WORK INSTRUCTION
Each line below that includes the word "camera" adds one to the count; give that count and nothing else.

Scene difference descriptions

*** Begin section ***

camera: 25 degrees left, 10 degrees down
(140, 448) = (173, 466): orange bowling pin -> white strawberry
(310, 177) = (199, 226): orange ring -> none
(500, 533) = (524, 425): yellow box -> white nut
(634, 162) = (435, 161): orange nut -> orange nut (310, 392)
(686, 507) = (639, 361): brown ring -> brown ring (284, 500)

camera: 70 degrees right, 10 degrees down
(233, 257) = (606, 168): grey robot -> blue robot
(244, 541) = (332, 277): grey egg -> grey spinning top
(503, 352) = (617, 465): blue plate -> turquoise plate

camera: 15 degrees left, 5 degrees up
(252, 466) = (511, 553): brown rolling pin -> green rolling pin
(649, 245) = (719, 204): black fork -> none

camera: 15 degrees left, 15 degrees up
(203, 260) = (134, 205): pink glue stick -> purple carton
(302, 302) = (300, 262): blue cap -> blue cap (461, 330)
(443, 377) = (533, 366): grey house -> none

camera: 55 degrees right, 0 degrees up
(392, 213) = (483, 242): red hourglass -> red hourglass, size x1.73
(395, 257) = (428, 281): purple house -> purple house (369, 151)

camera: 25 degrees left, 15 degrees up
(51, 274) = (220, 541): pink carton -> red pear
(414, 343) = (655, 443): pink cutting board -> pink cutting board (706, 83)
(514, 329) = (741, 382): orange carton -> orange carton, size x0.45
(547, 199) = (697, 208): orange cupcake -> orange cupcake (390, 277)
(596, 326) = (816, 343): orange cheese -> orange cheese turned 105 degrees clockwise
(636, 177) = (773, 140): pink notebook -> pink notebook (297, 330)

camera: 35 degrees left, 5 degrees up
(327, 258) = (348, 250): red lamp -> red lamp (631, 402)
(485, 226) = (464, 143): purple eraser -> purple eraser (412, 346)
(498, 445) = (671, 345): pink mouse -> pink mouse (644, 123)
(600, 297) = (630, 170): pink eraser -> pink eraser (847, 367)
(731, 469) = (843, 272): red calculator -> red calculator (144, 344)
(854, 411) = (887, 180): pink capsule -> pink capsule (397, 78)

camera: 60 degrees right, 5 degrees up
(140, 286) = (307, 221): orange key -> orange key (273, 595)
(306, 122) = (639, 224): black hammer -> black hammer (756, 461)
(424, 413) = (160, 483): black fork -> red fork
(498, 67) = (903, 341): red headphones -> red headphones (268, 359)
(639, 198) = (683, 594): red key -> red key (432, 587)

*** End section ***

EXERCISE RESPONSE
8